▼

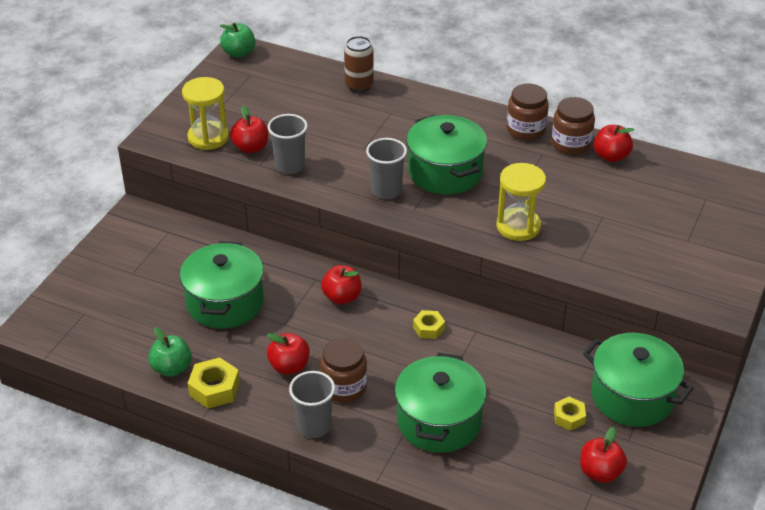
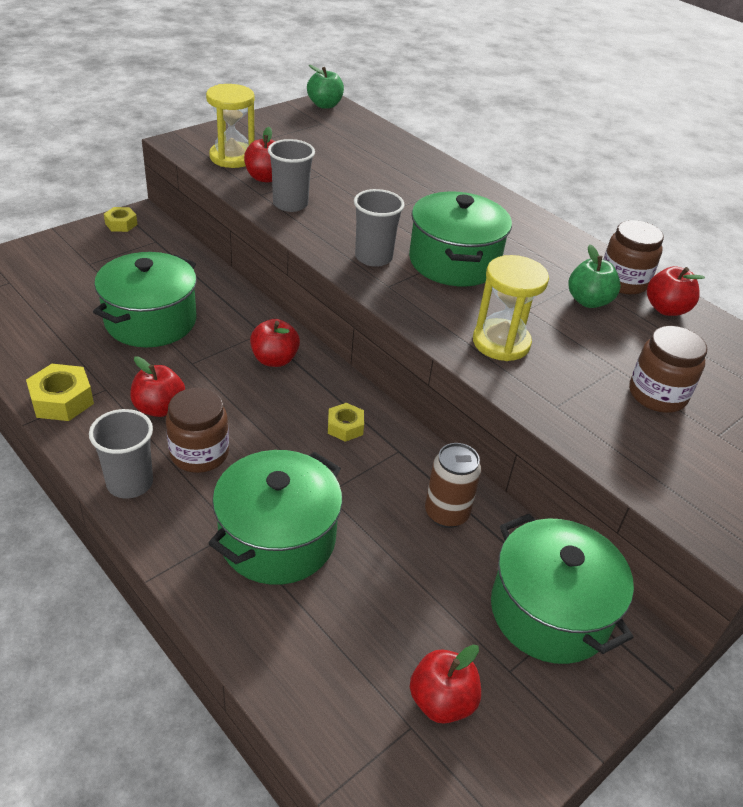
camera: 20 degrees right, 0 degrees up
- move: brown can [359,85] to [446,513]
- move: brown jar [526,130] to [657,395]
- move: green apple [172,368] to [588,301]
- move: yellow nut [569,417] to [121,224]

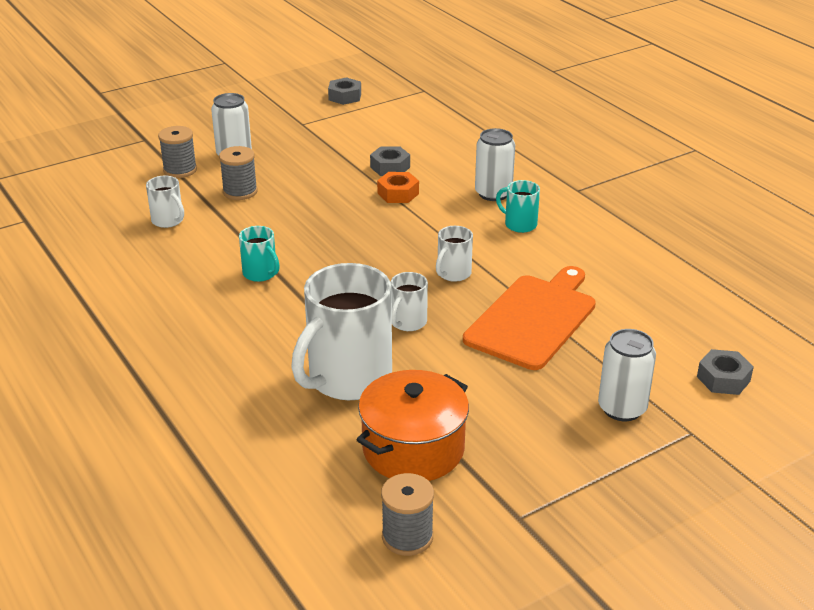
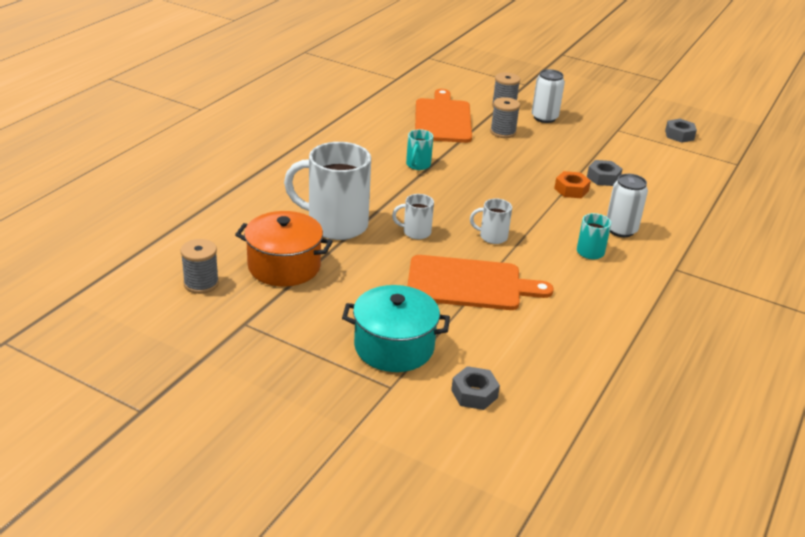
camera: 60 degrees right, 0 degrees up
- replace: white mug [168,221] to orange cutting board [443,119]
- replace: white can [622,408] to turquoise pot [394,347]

▲

● **Problem details**: Leave every image out, and retype the material exactly.

● **Solution for this exercise**:
camera: 20 degrees right, 0 degrees up
- move: brown can [359,85] to [446,513]
- move: brown jar [526,130] to [657,395]
- move: green apple [172,368] to [588,301]
- move: yellow nut [569,417] to [121,224]

camera: 60 degrees right, 0 degrees up
- replace: white mug [168,221] to orange cutting board [443,119]
- replace: white can [622,408] to turquoise pot [394,347]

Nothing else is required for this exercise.